+++ RECORDED DATA
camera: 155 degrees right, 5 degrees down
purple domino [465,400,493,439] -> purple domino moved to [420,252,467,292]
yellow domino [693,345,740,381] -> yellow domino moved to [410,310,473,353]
++++++
- [WHAT IS REQUIRED]: Each line of the listing should be copied exactly.

- [ANSWER SPACE]:
camera: 155 degrees right, 5 degrees down
purple domino [465,400,493,439] -> purple domino moved to [420,252,467,292]
yellow domino [693,345,740,381] -> yellow domino moved to [410,310,473,353]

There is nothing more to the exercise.